**THE TASK:**
Which lines of the records contain the word "SCALE"? Show each of them.

MATERIAL FOR THE TASK Block Start

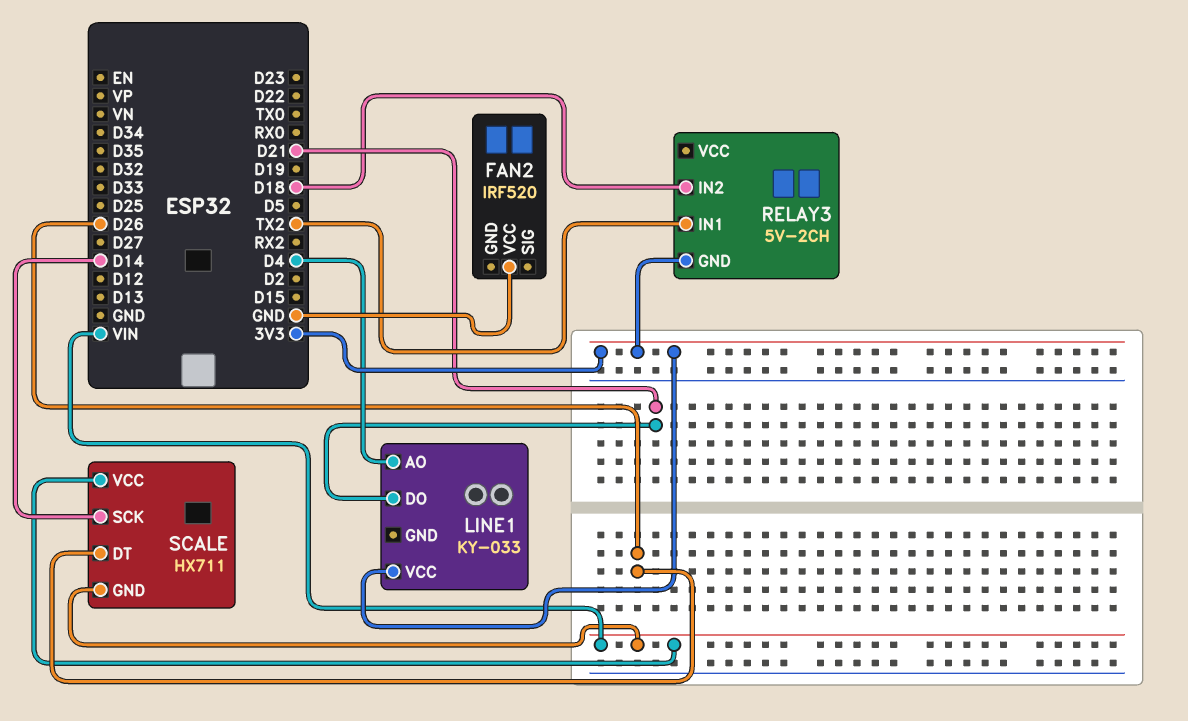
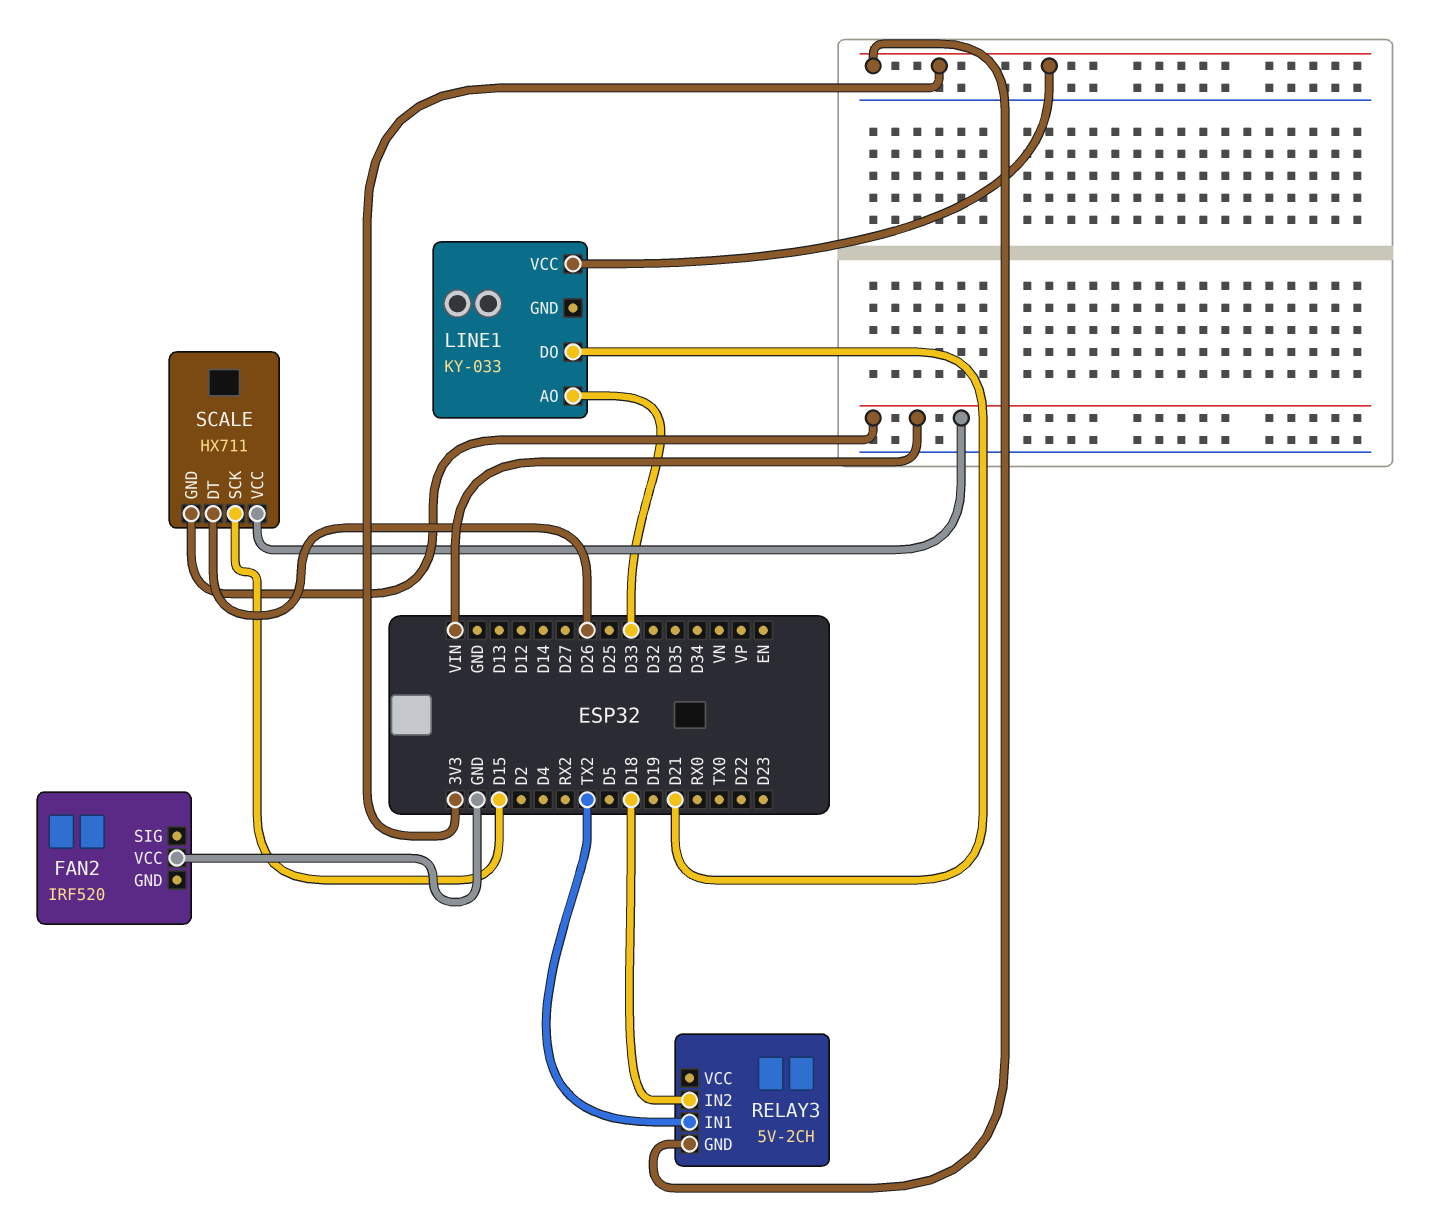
LINE1 pin AO: D4 -> D33
SCALE pin SCK: D14 -> D15

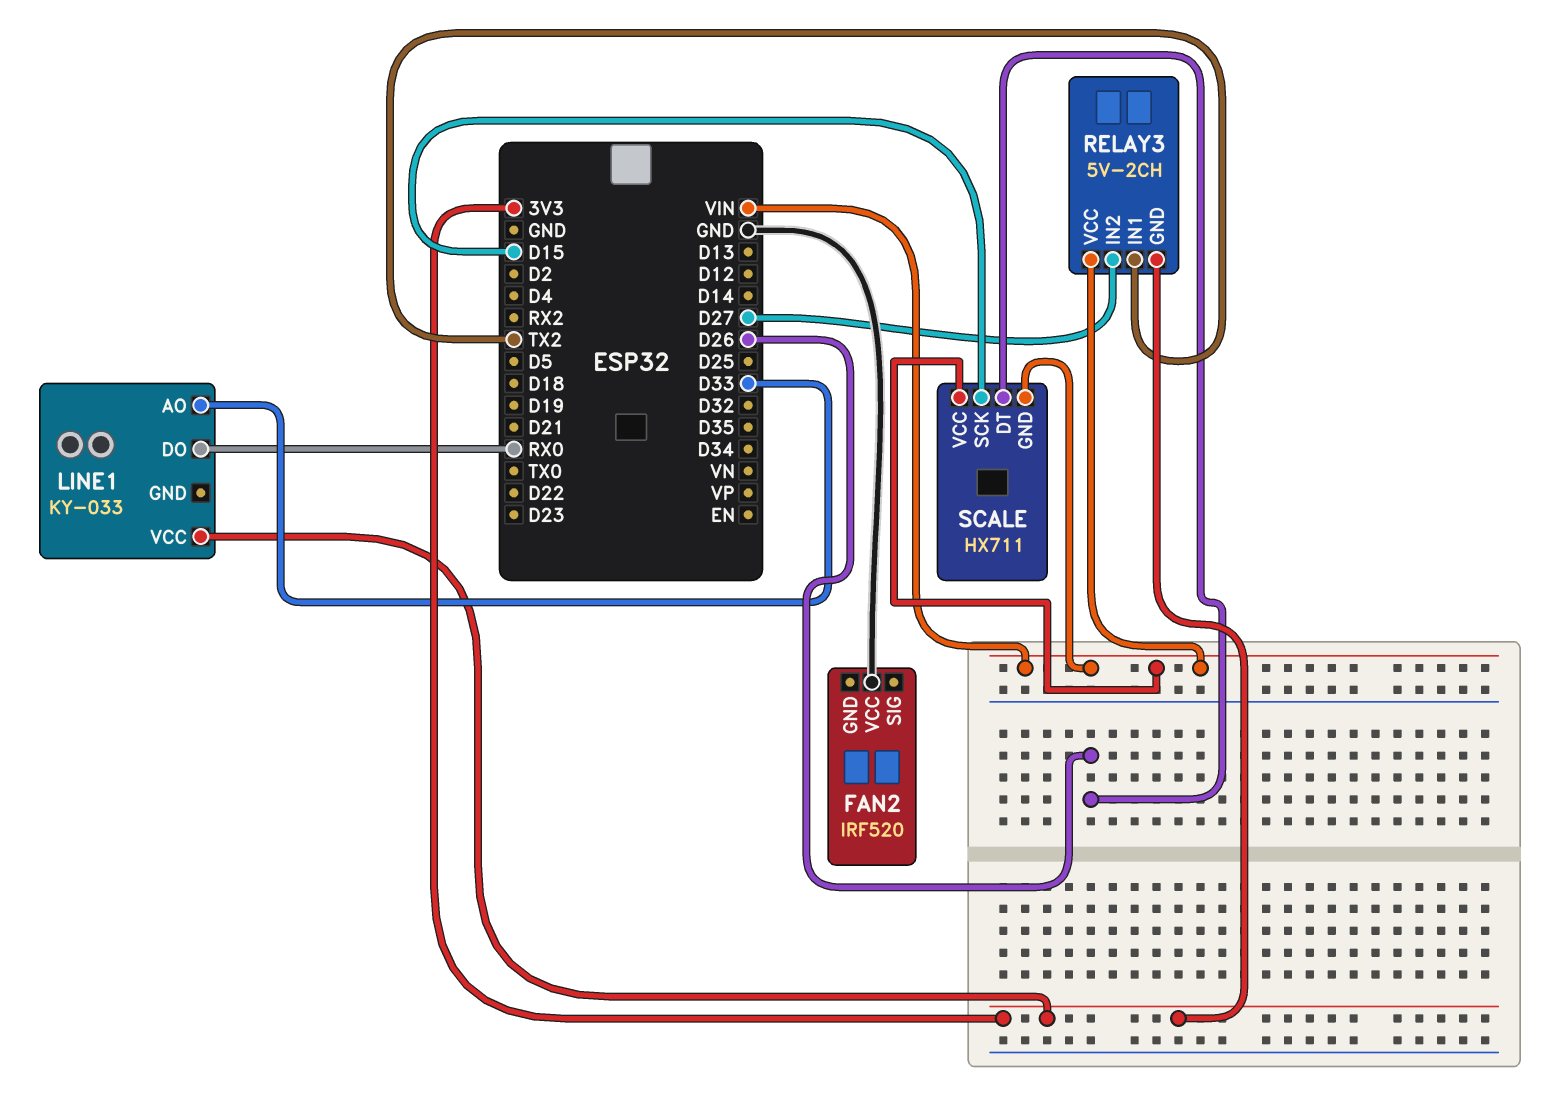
LINE1 pin DO: D21 -> RX0
RELAY3 pin IN2: D18 -> D27
RELAY3 pin VCC: none -> VIN

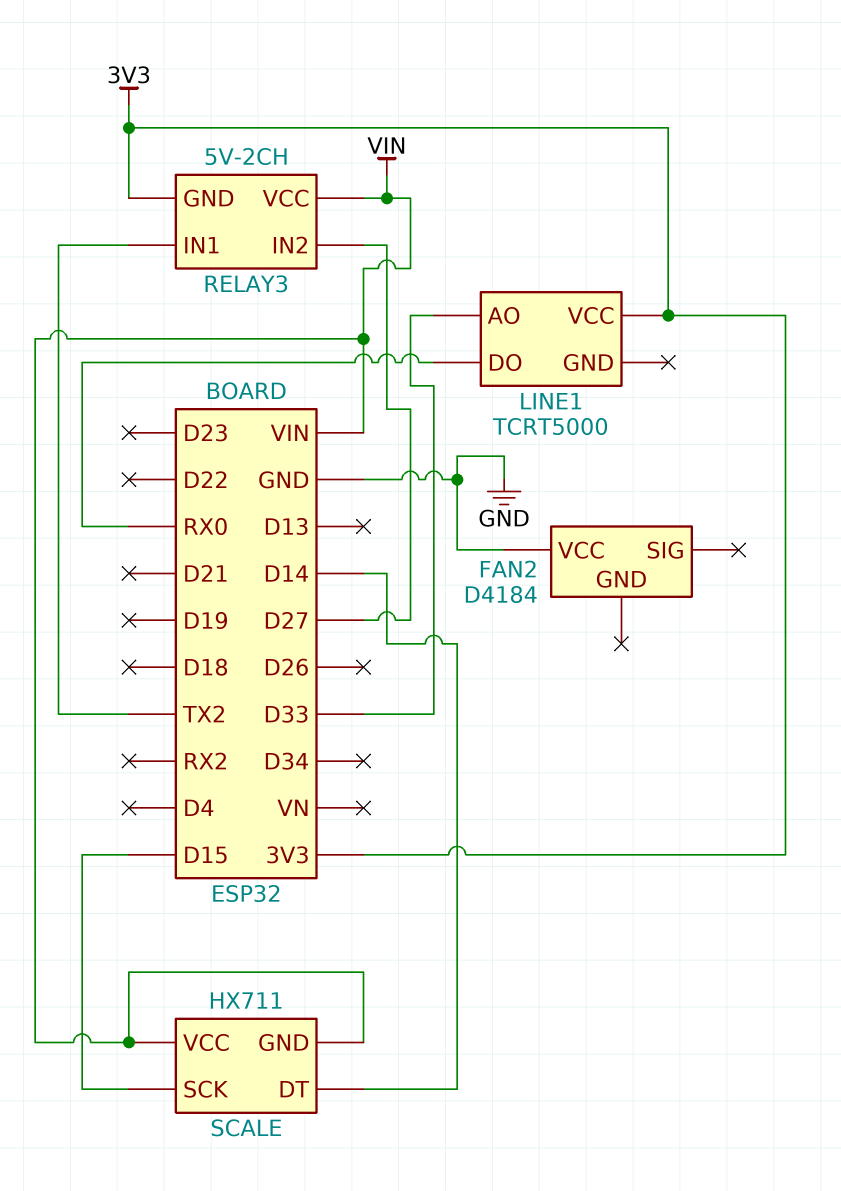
FAN2: IRF520 -> D4184
LINE1: KY-033 -> TCRT5000
SCALE pin DT: D26 -> D14

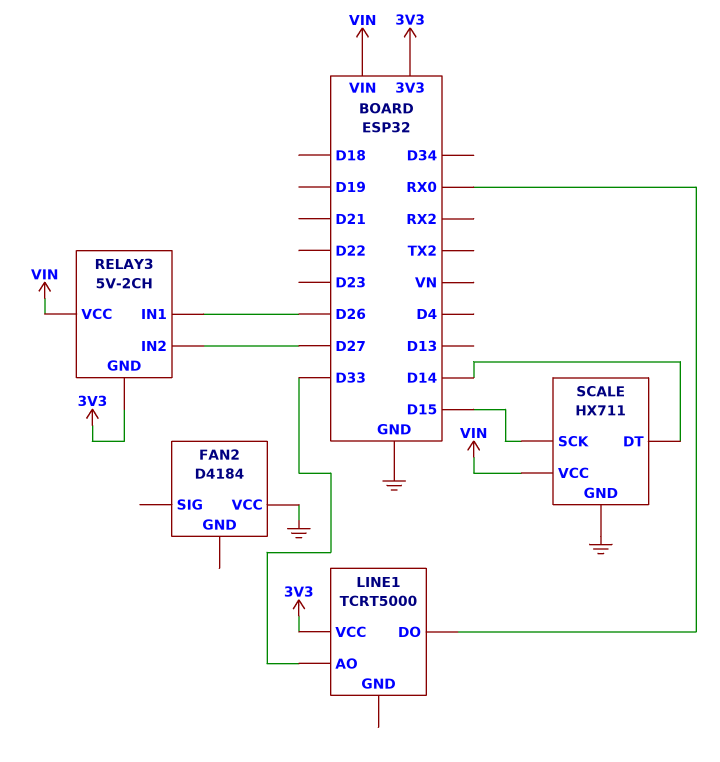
RELAY3 pin IN1: TX2 -> D26
SCALE pin GND: VIN -> GND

MATERIAL FOR THE TASK Block End

**RESULT OF THE EXERCISE:**
SCALE pin SCK: D14 -> D15
SCALE pin DT: D26 -> D14
SCALE pin GND: VIN -> GND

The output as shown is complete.